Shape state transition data

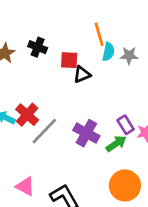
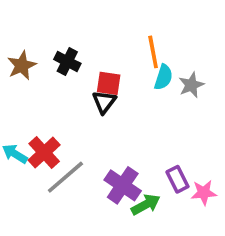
gray star: (129, 56) -> (191, 85), turned -30
black triangle: (82, 74) -> (104, 102), moved, turned -36
green arrow: (116, 144) -> (146, 205), moved

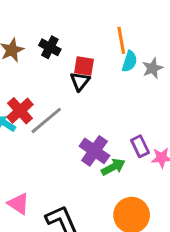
red cross: (44, 152) -> (20, 111), moved
gray line: (65, 177) -> (46, 120), moved

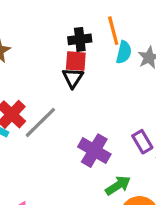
black cross: (50, 47) -> (80, 39), moved, turned -30
green arrow: (113, 167) -> (118, 185), moved

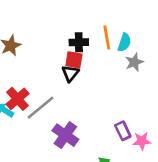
cyan semicircle: (124, 52) -> (124, 42), moved
purple cross: (94, 151) -> (65, 135), moved

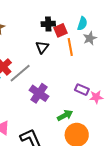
orange line: (107, 38) -> (70, 47), moved
red square: (74, 60) -> (61, 30), moved, turned -32
purple rectangle: (123, 131) -> (82, 90), turned -40

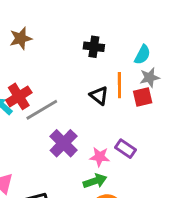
red square: (61, 30) -> (143, 97), moved
black triangle: (42, 47) -> (99, 96), moved, turned -40
pink star: (96, 97) -> (100, 157), moved

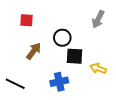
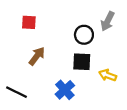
black circle: (62, 38) -> (84, 35), moved
blue cross: (59, 82) -> (65, 90), turned -30

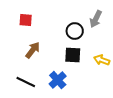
yellow arrow: (108, 75) -> (102, 60), moved
black line: (17, 92) -> (26, 82), moved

**TASK DIRECTIONS:**
Output every entry above exactly, minus the pictures.

**TASK RESPONSE:**
gray star: (129, 56) -> (191, 85), turned -30
black triangle: (82, 74) -> (104, 102), moved, turned -36
green arrow: (116, 144) -> (146, 205), moved

red cross: (44, 152) -> (20, 111), moved
gray line: (65, 177) -> (46, 120), moved

black cross: (50, 47) -> (80, 39), moved, turned -30
green arrow: (113, 167) -> (118, 185), moved

cyan semicircle: (124, 52) -> (124, 42), moved
purple cross: (94, 151) -> (65, 135), moved

orange line: (107, 38) -> (70, 47), moved
red square: (74, 60) -> (61, 30), moved, turned -32
purple rectangle: (123, 131) -> (82, 90), turned -40

red square: (61, 30) -> (143, 97), moved
black triangle: (42, 47) -> (99, 96), moved, turned -40
pink star: (96, 97) -> (100, 157), moved

black circle: (62, 38) -> (84, 35), moved
blue cross: (59, 82) -> (65, 90), turned -30

yellow arrow: (108, 75) -> (102, 60), moved
black line: (17, 92) -> (26, 82), moved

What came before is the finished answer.